▶ **Problem**
Only the pictures should be left out; repeat the rest of the data exactly.
── Source material ──
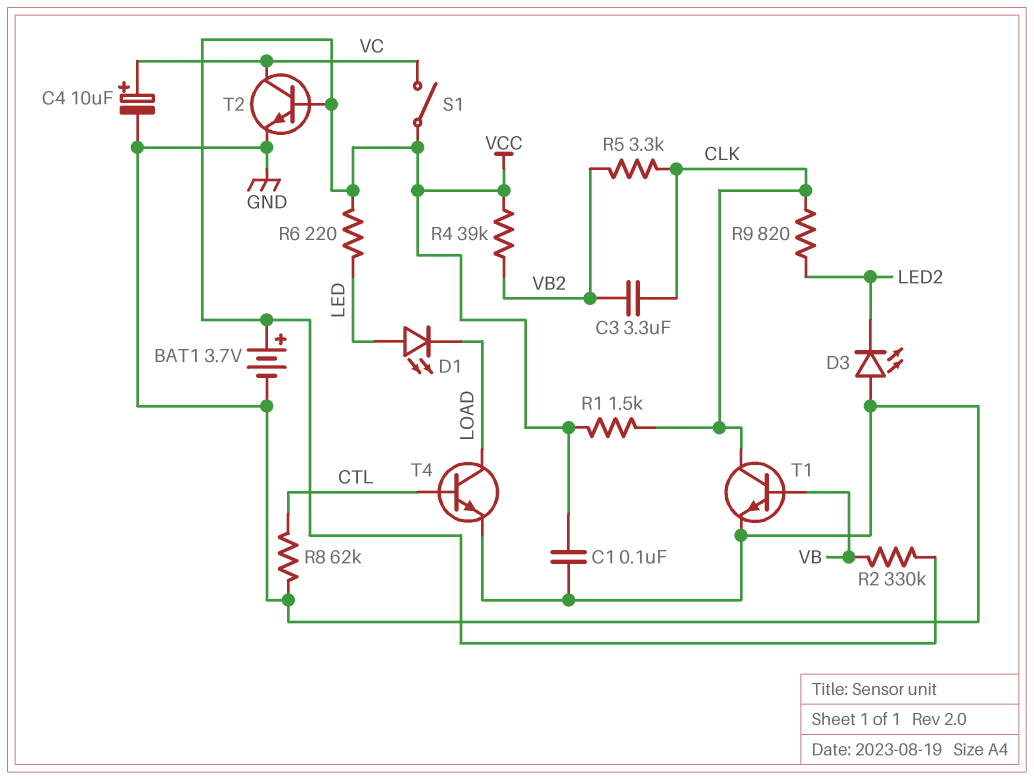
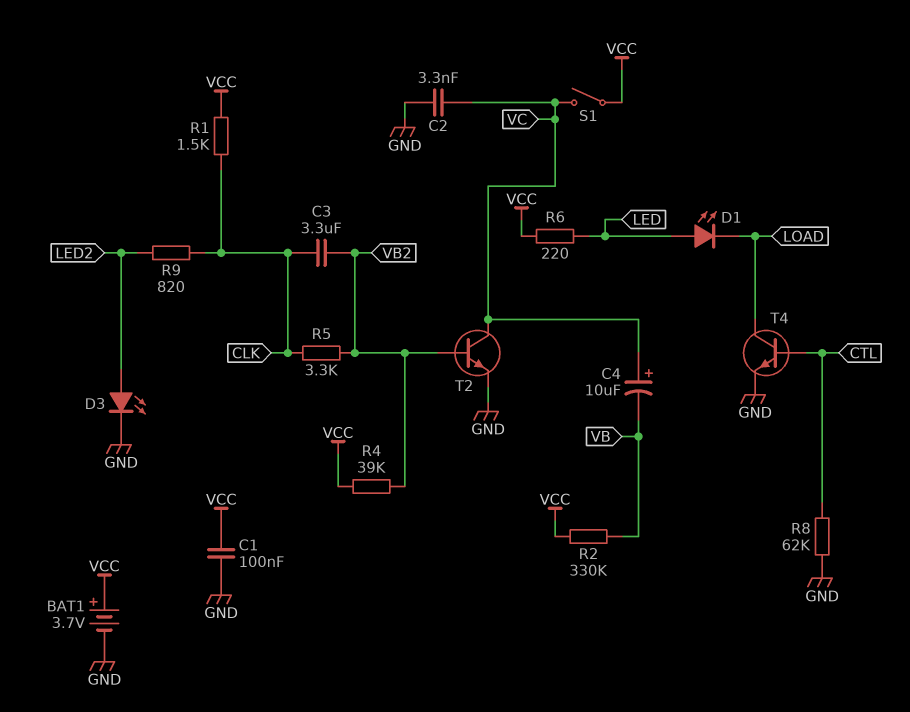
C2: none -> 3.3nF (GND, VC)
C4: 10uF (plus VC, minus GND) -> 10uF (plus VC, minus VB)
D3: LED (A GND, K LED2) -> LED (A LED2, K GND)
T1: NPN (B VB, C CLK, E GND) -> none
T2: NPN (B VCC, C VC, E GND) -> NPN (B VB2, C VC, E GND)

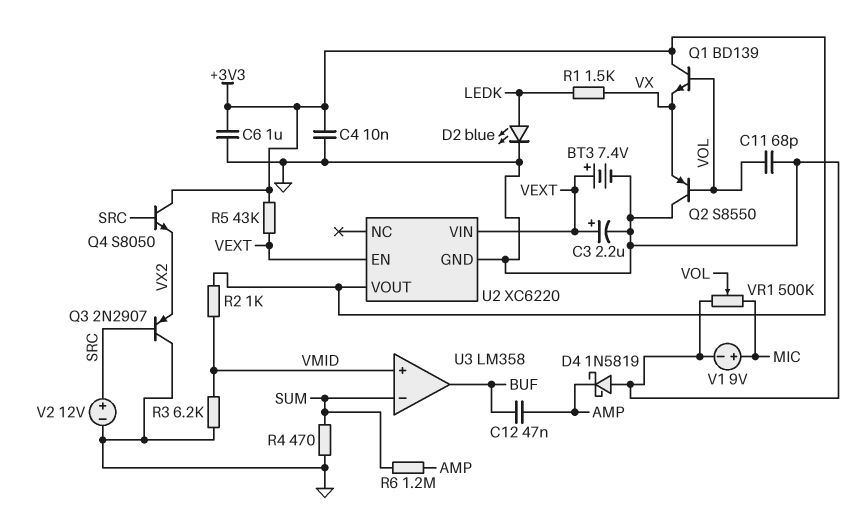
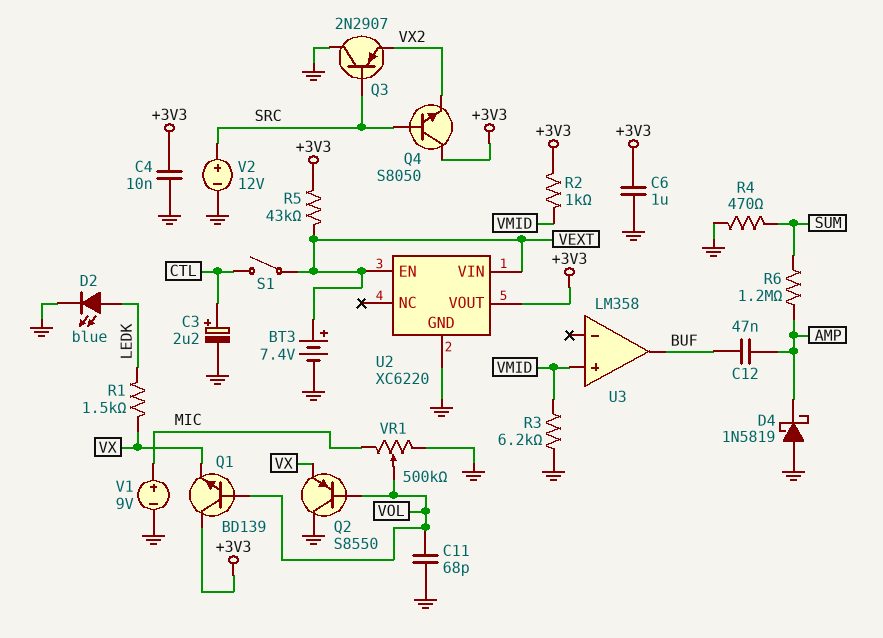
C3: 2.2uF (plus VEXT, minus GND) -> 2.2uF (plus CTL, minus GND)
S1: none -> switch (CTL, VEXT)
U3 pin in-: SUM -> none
───
▶ **Exercise result**
C2: none -> 3.3nF (GND, VC)
C4: 10uF (plus VC, minus GND) -> 10uF (plus VC, minus VB)
D3: LED (A GND, K LED2) -> LED (A LED2, K GND)
T1: NPN (B VB, C CLK, E GND) -> none
T2: NPN (B VCC, C VC, E GND) -> NPN (B VB2, C VC, E GND)

C3: 2.2uF (plus VEXT, minus GND) -> 2.2uF (plus CTL, minus GND)
S1: none -> switch (CTL, VEXT)
U3 pin in-: SUM -> none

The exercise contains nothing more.